### WORK INSTRUCTIONS
In the listing below, a line holding "IC7: MCP4725 -> MCP4726" and a line holding "R7: 820 (+5V, IC4/RB5) -> 820 (NET3, NET25)" mark the range. Retype both exactly, with all lines between them.

### STUDY MATERIAL
━━━━━━

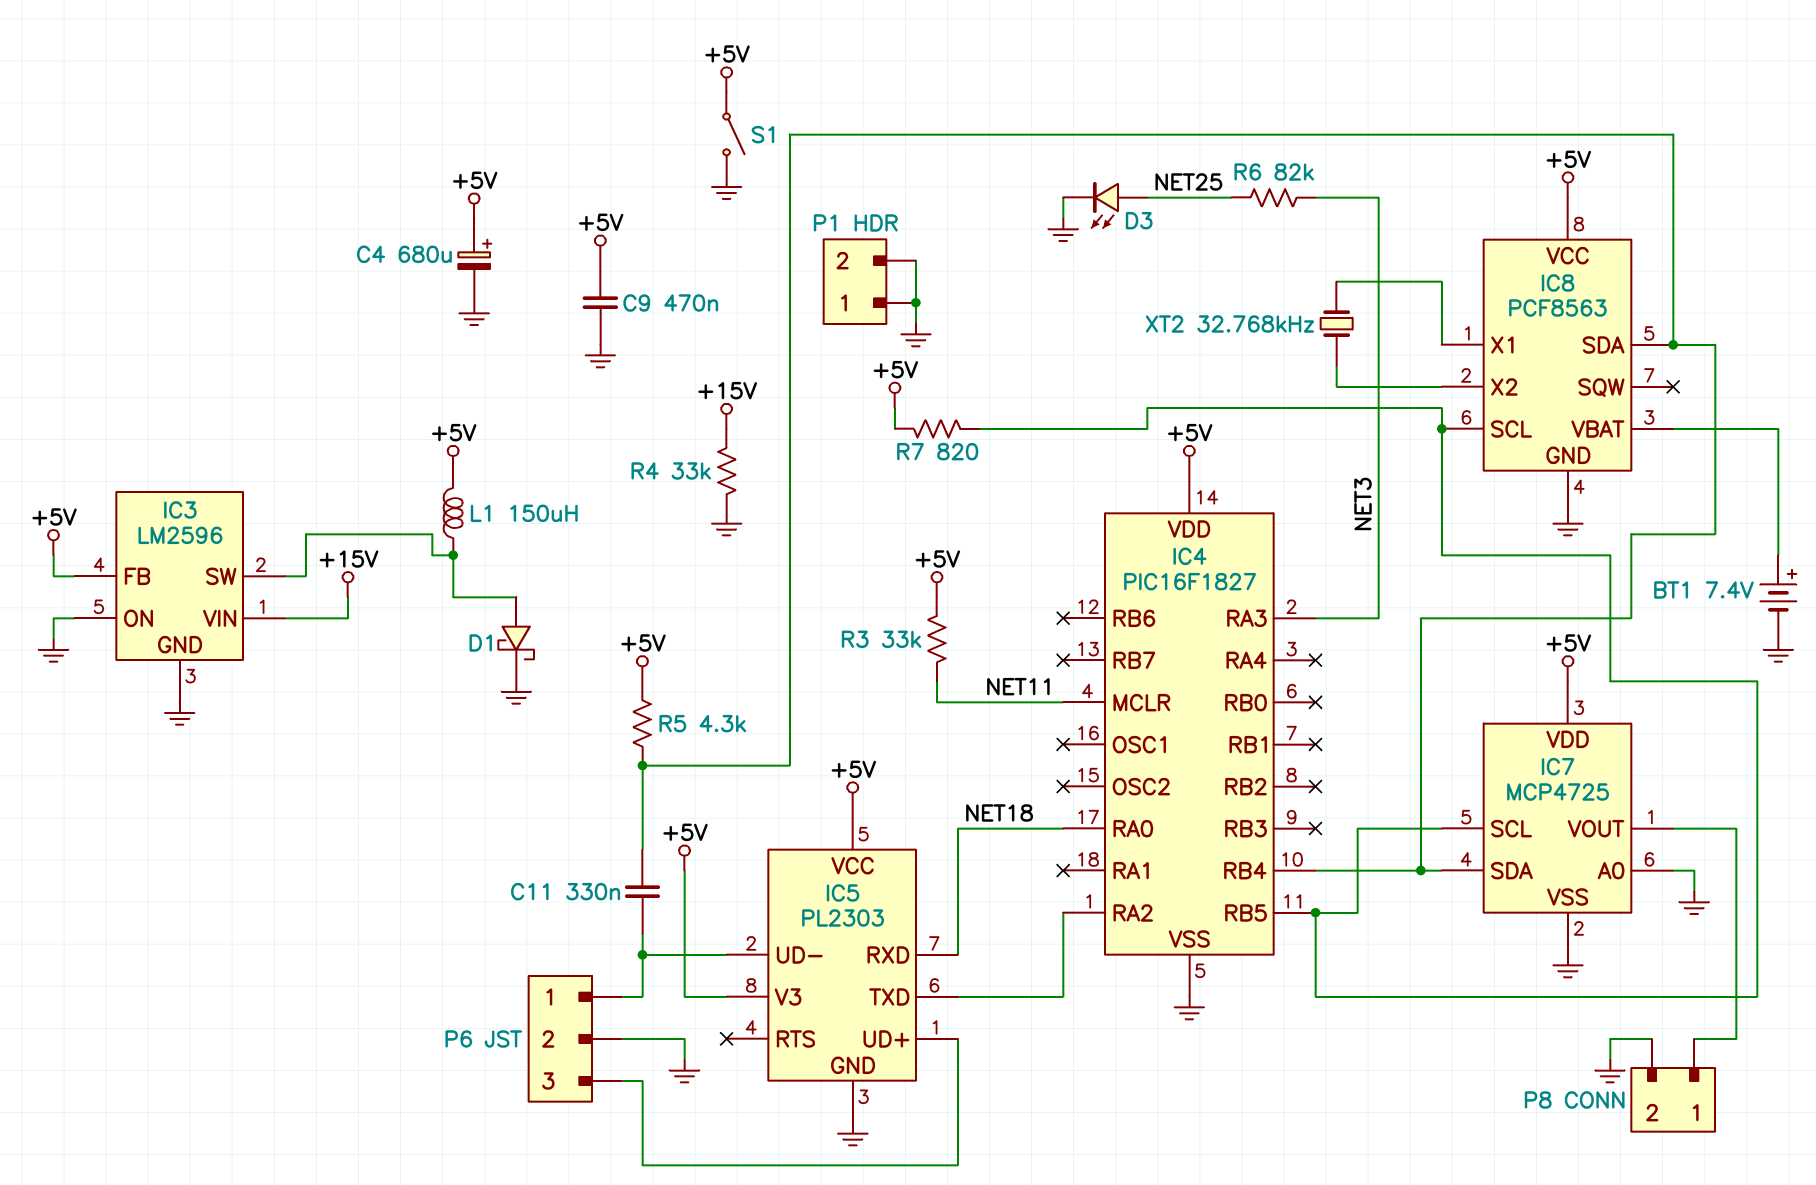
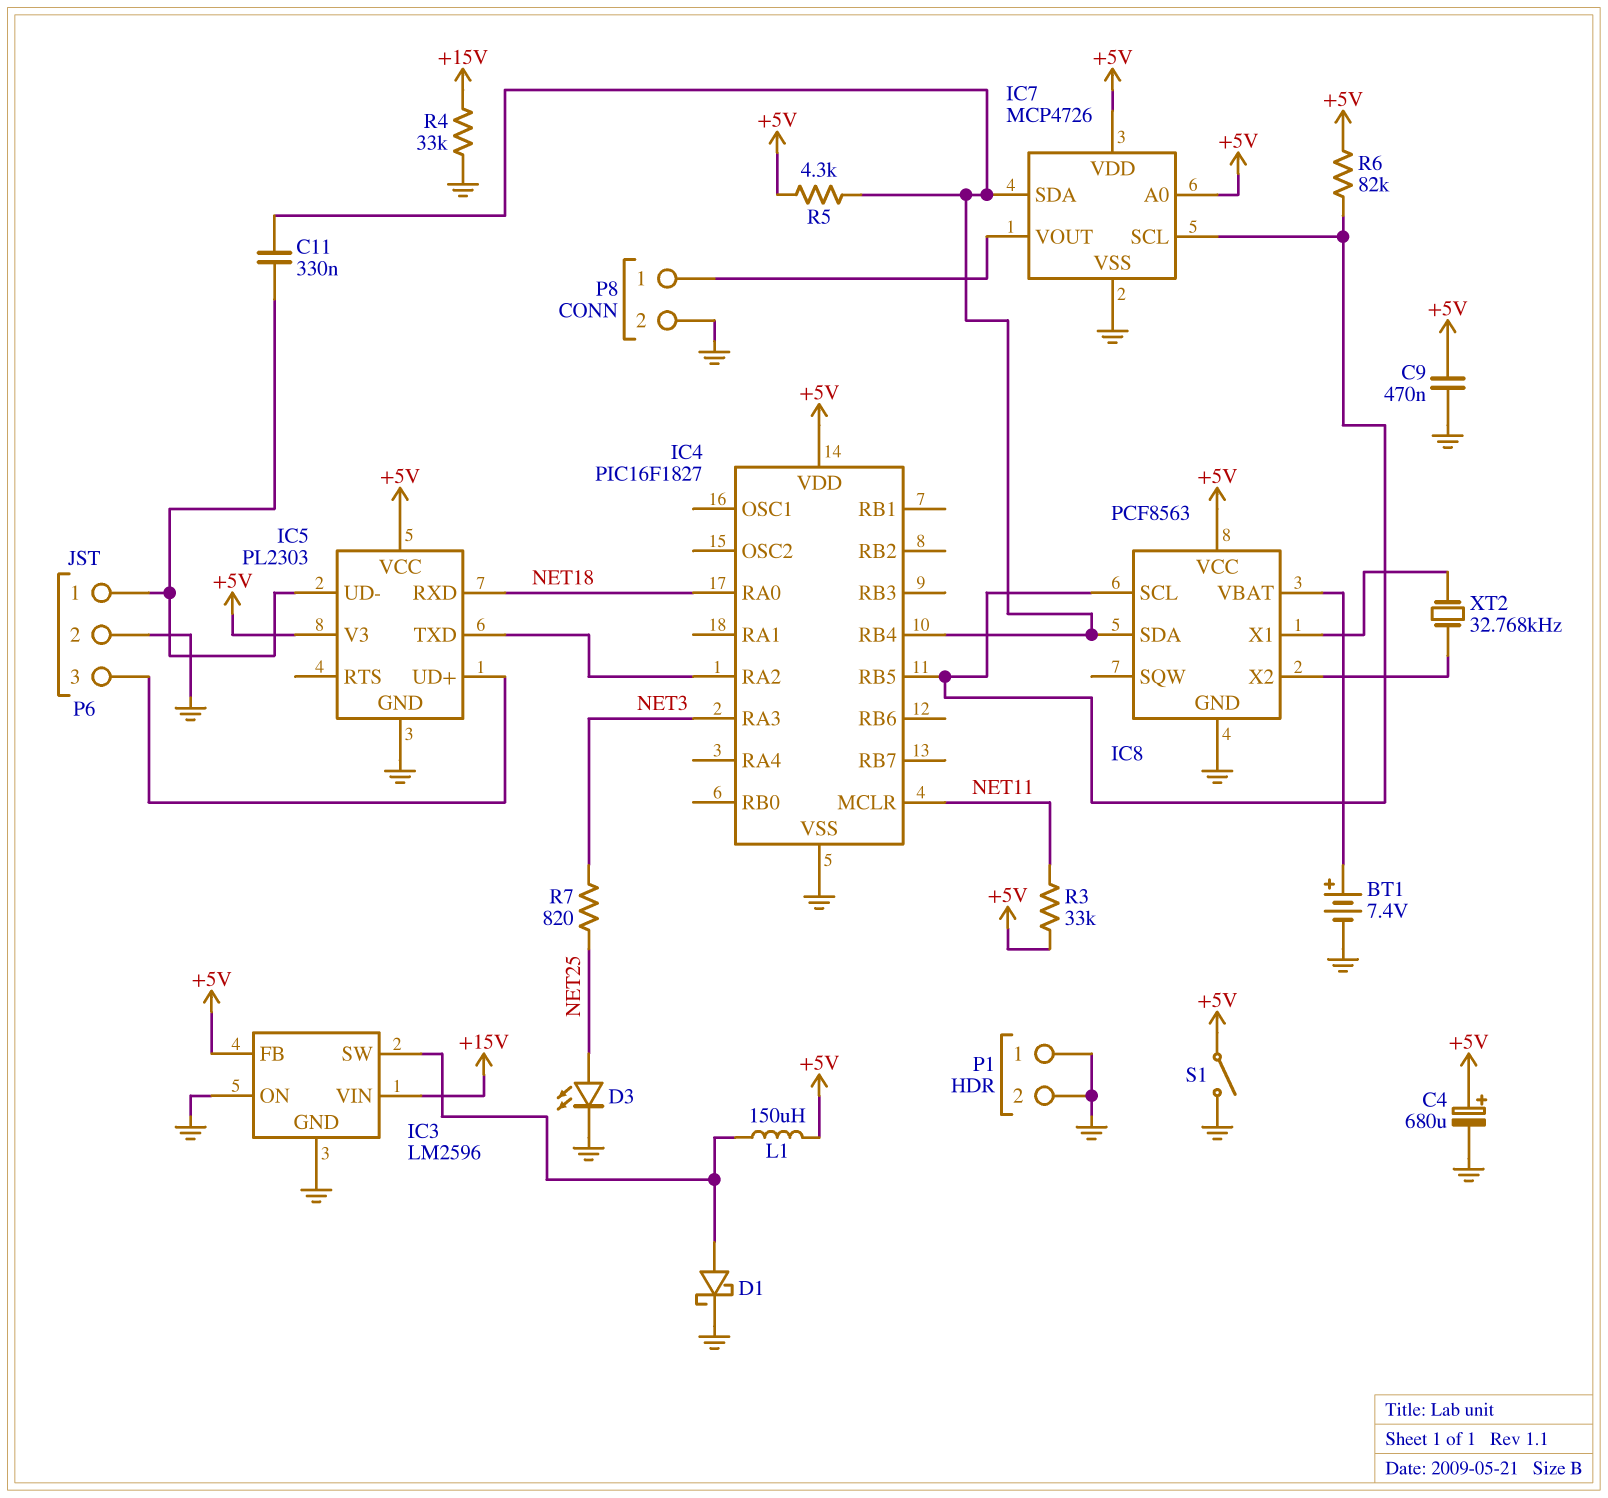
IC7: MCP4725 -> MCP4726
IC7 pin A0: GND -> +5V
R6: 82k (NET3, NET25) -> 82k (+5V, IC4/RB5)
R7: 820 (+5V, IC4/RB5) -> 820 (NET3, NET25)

━━━━━━

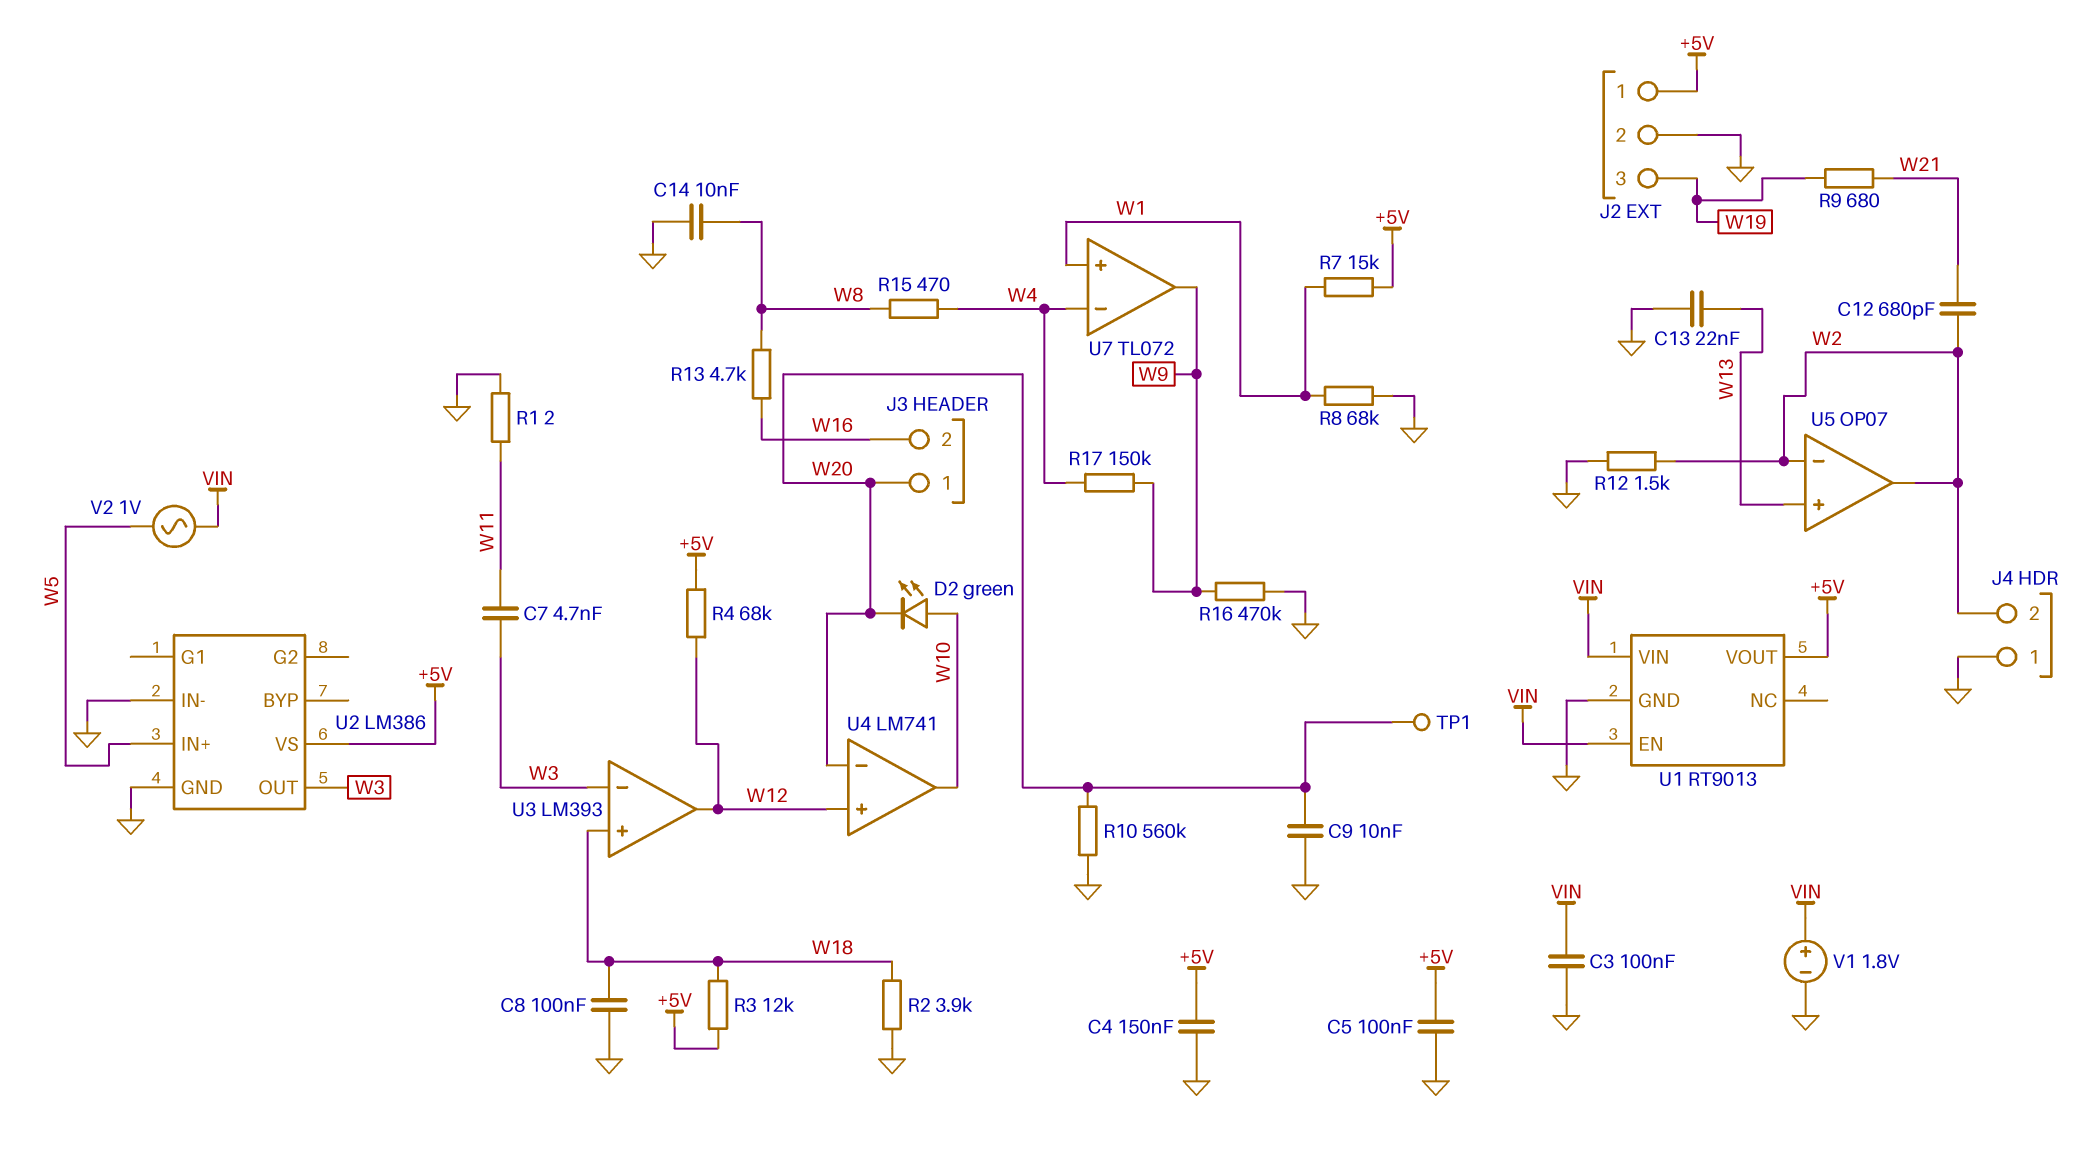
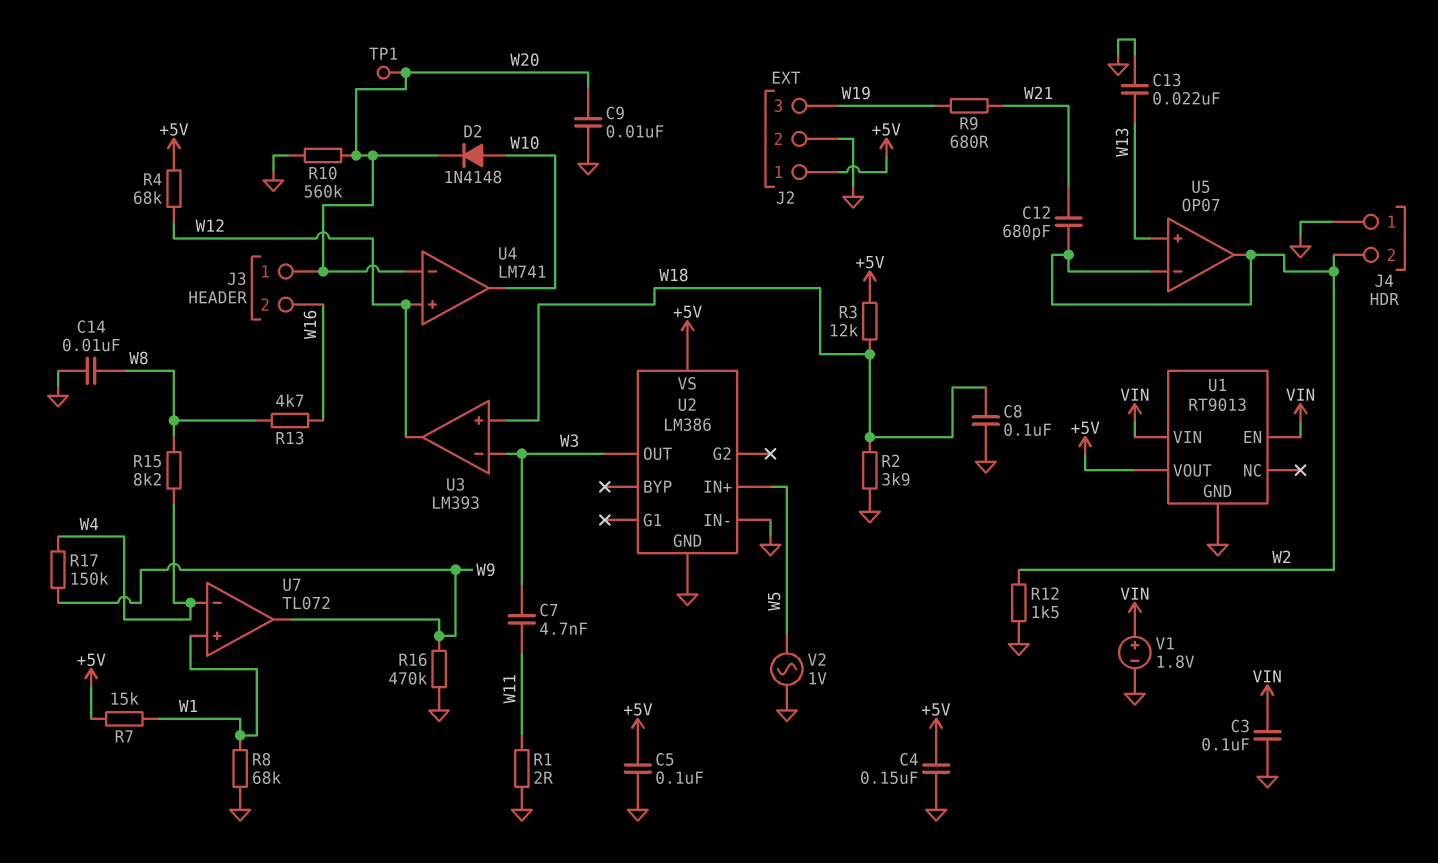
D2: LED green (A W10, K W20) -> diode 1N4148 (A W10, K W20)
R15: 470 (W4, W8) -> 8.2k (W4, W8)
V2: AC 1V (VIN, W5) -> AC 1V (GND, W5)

━━━━━━

### ANSWER SECTION
IC7: MCP4725 -> MCP4726
IC7 pin A0: GND -> +5V
R6: 82k (NET3, NET25) -> 82k (+5V, IC4/RB5)
R7: 820 (+5V, IC4/RB5) -> 820 (NET3, NET25)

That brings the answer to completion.